*Exercise brief:* Somewhere below, one line contains "building: [271,46,303,82] -> [145,18,170,47]" and a later line contains "building: [171,414,212,449] -> none". Output those two lines and everything between them exactly, and nothing else.

== Segment start ==

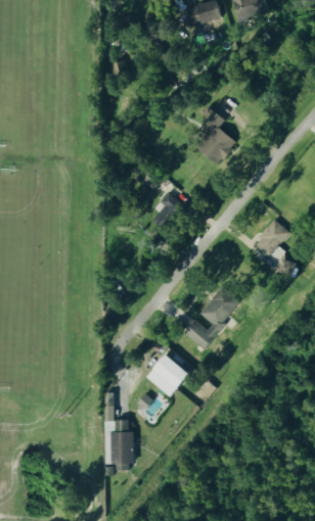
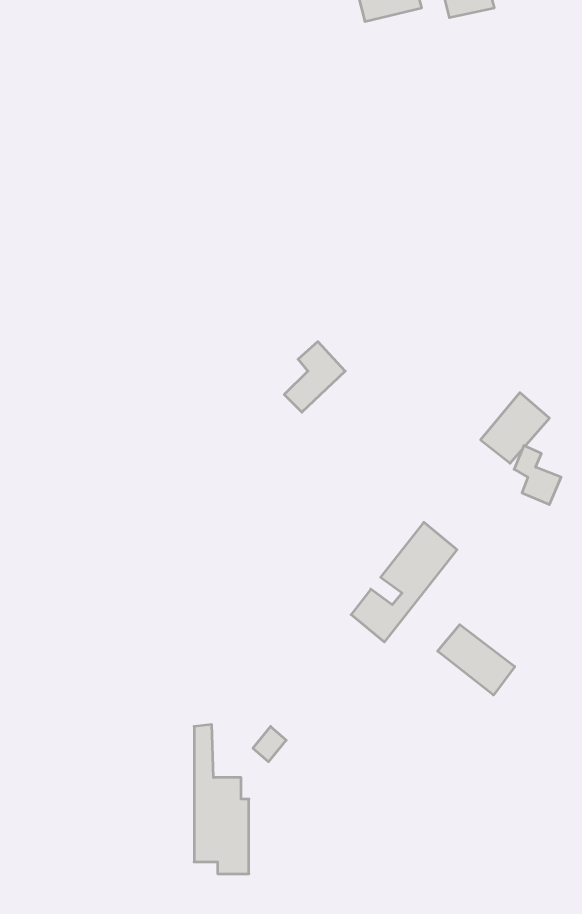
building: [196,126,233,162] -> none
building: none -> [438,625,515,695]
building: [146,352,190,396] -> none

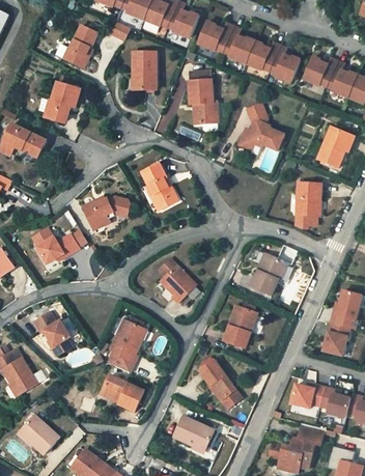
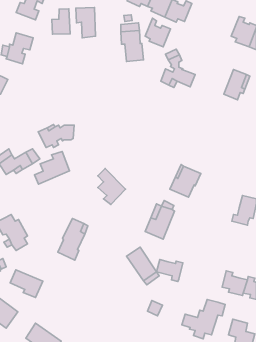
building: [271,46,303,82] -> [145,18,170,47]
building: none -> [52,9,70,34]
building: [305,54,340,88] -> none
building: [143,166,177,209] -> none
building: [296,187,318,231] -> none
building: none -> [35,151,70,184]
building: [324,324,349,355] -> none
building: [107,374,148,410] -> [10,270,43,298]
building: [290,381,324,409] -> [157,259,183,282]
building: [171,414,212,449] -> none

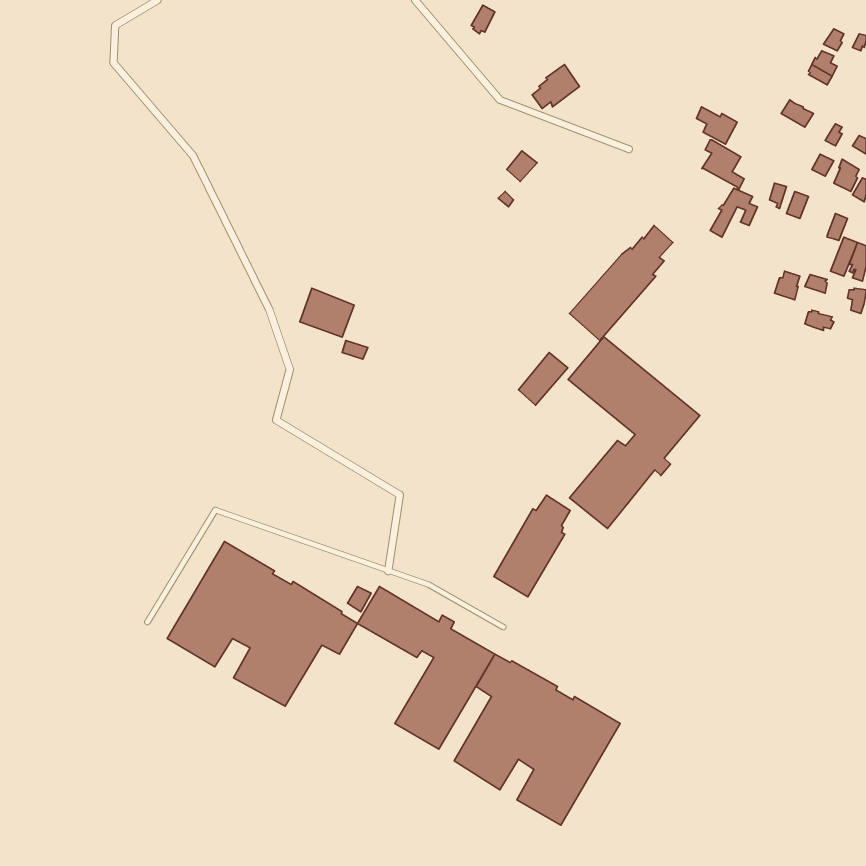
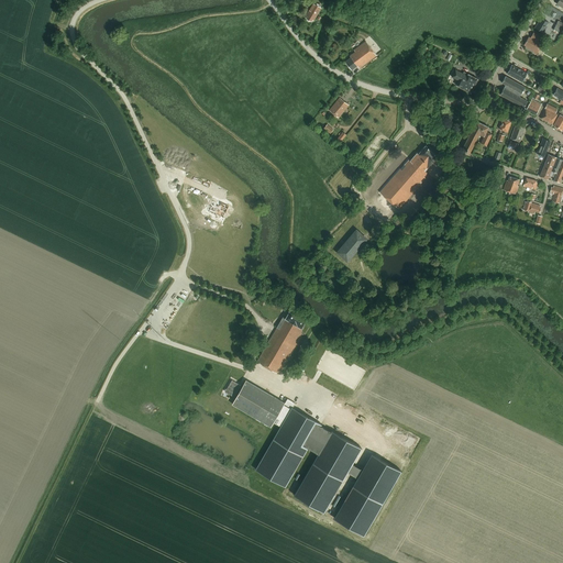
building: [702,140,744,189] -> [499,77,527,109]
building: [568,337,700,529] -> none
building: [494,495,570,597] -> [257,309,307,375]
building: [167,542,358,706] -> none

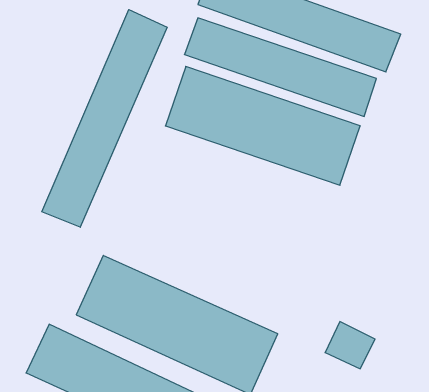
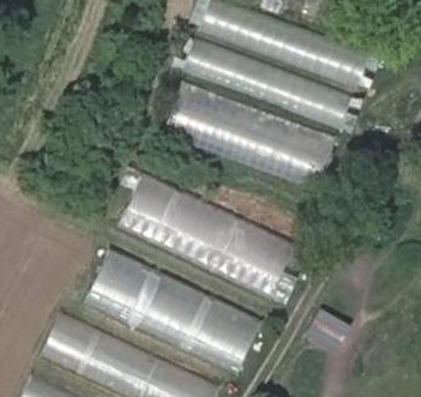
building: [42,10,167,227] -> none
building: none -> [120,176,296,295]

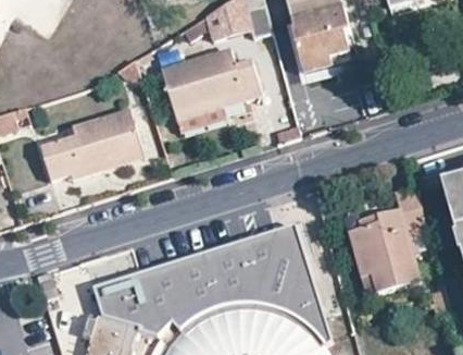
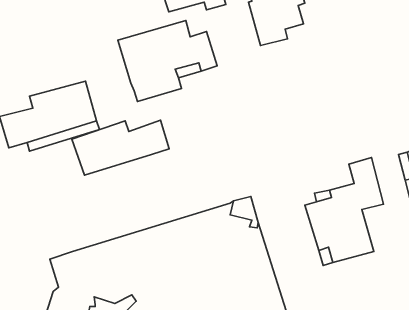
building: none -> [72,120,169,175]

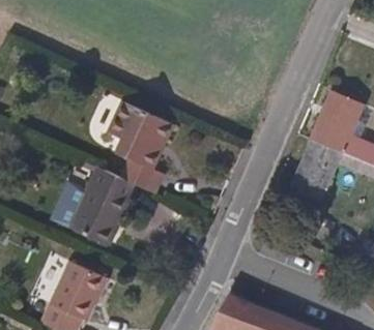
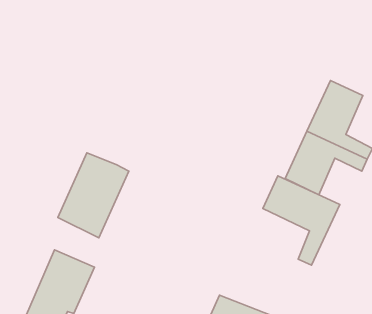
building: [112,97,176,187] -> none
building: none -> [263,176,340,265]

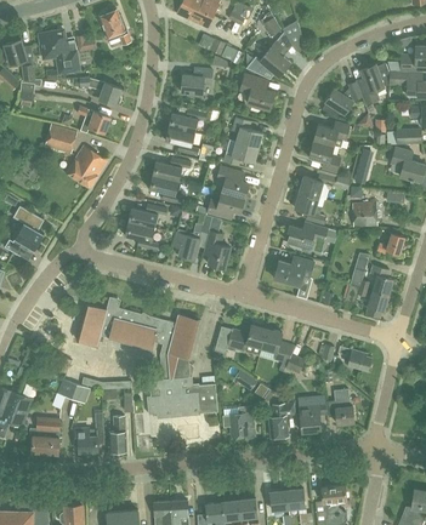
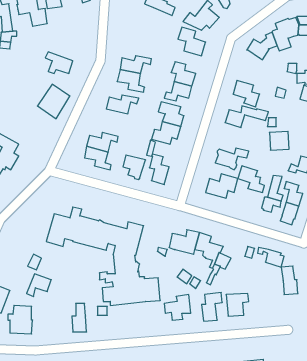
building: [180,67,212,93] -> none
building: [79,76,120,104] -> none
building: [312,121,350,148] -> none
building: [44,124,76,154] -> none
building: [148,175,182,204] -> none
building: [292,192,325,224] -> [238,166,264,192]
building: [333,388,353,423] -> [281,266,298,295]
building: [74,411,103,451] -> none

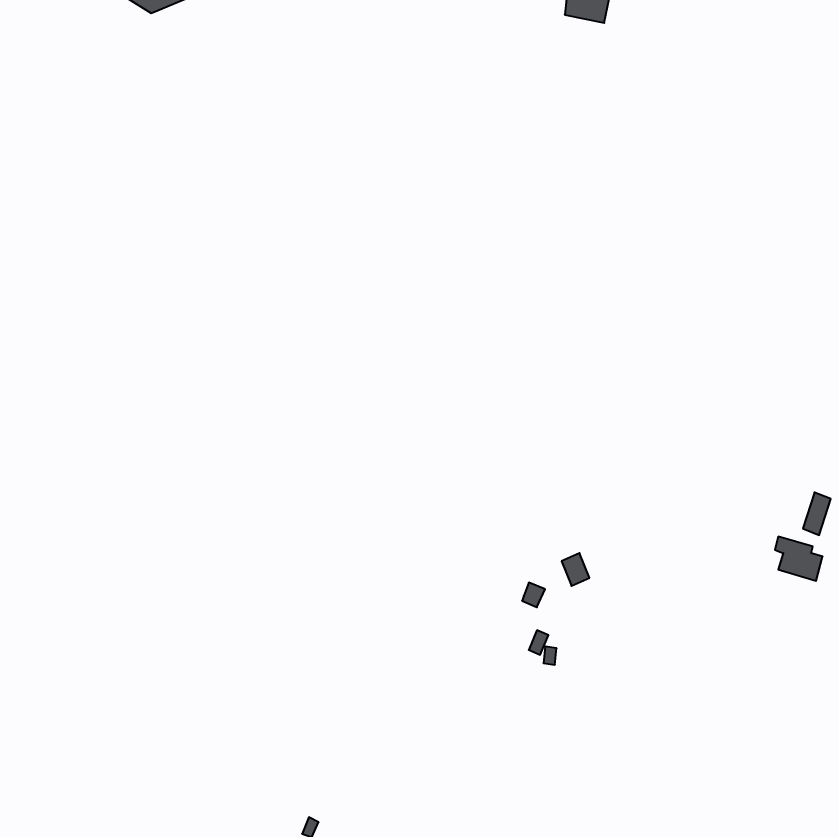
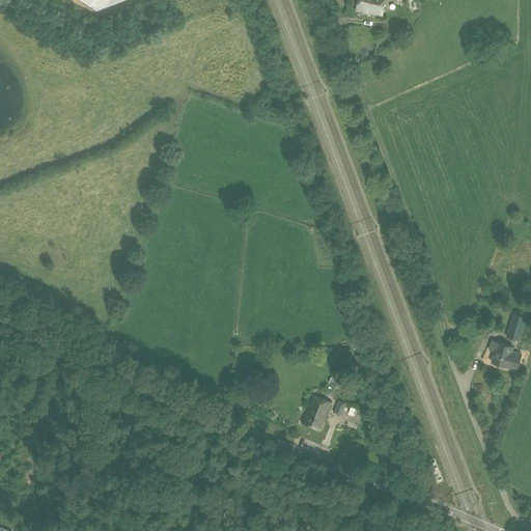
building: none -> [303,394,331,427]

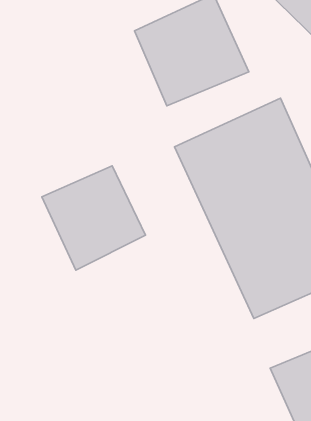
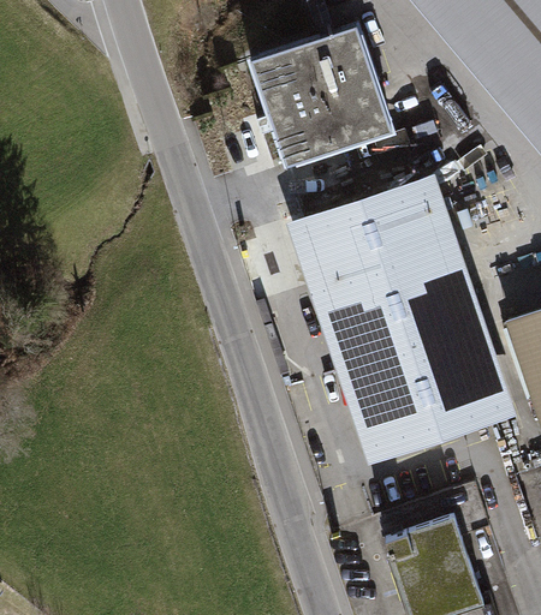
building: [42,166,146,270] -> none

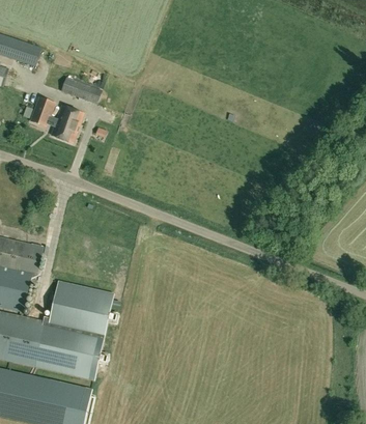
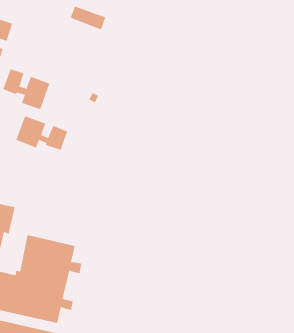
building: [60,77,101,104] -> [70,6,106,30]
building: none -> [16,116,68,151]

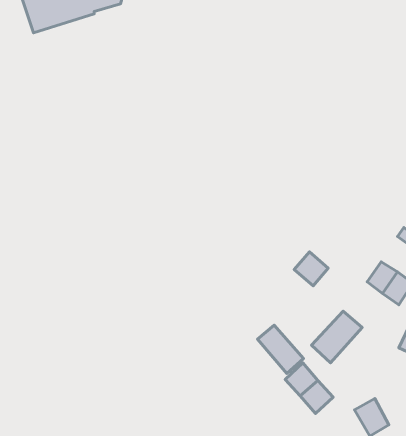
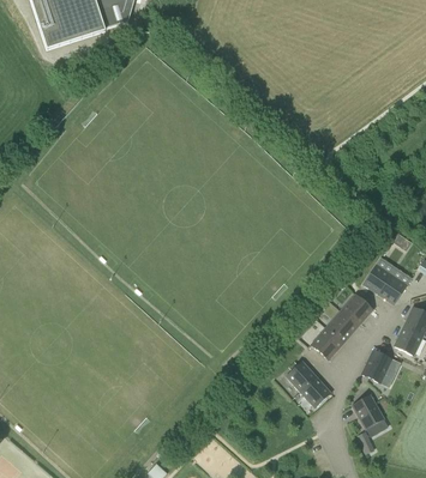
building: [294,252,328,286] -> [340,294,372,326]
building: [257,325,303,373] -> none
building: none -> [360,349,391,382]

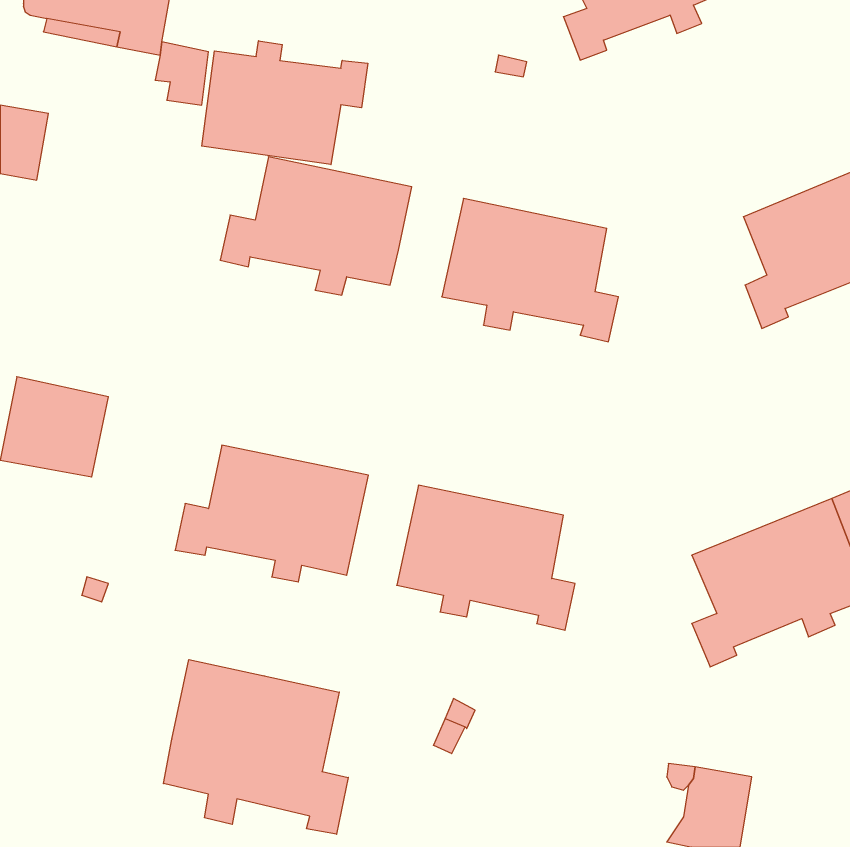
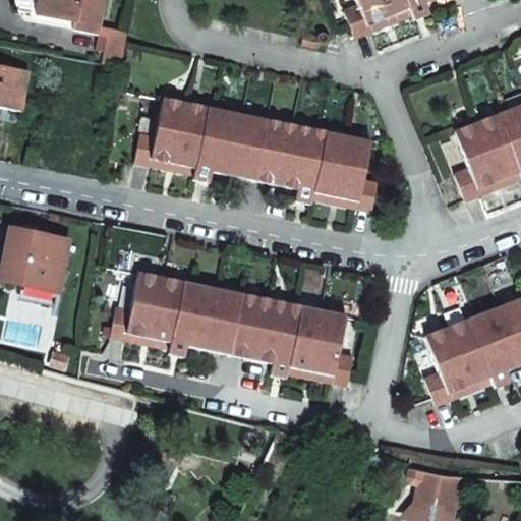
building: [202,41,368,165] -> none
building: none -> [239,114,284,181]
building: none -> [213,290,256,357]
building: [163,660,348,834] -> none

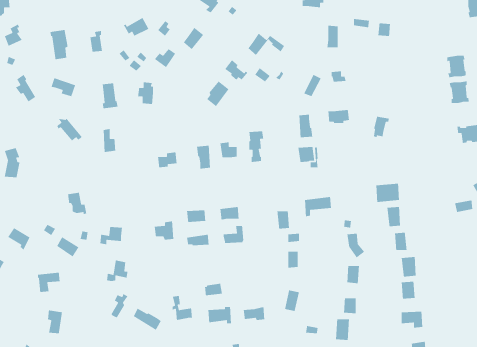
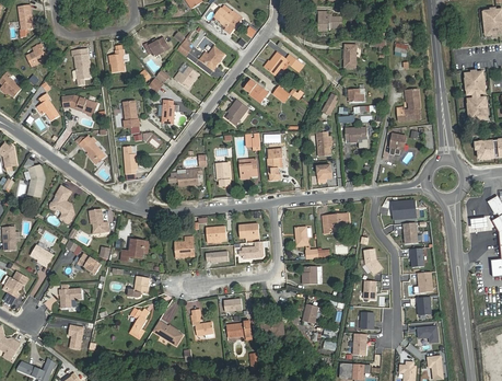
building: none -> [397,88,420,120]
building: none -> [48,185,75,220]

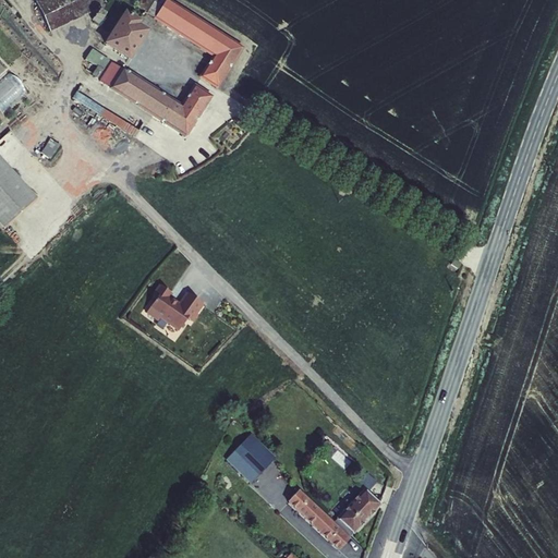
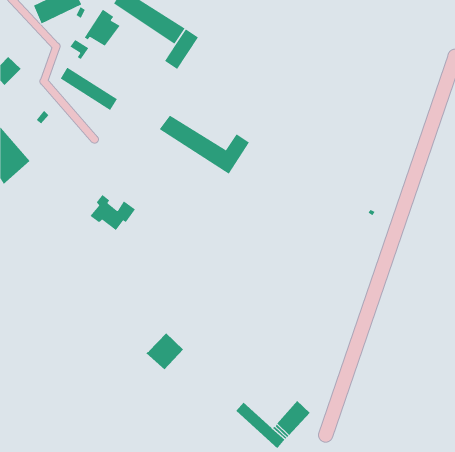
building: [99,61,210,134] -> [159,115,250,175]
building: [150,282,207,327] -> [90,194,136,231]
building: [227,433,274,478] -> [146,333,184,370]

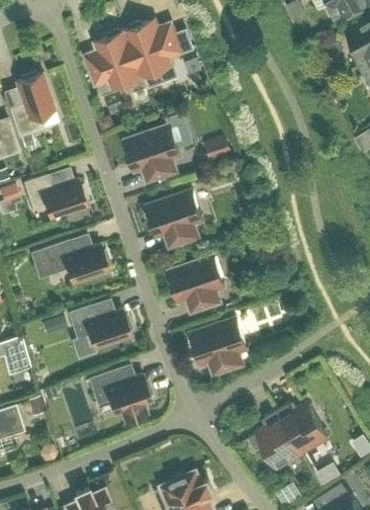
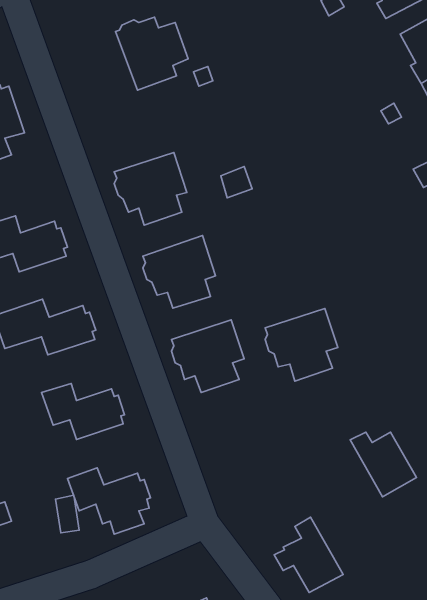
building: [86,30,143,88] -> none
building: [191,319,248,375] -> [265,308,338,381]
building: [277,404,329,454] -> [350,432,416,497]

== Segment end ==

*Finished task:*
building: [271,46,303,82] -> [145,18,170,47]
building: none -> [52,9,70,34]
building: [305,54,340,88] -> none
building: [143,166,177,209] -> none
building: [296,187,318,231] -> none
building: none -> [35,151,70,184]
building: [324,324,349,355] -> none
building: [107,374,148,410] -> [10,270,43,298]
building: [290,381,324,409] -> [157,259,183,282]
building: [171,414,212,449] -> none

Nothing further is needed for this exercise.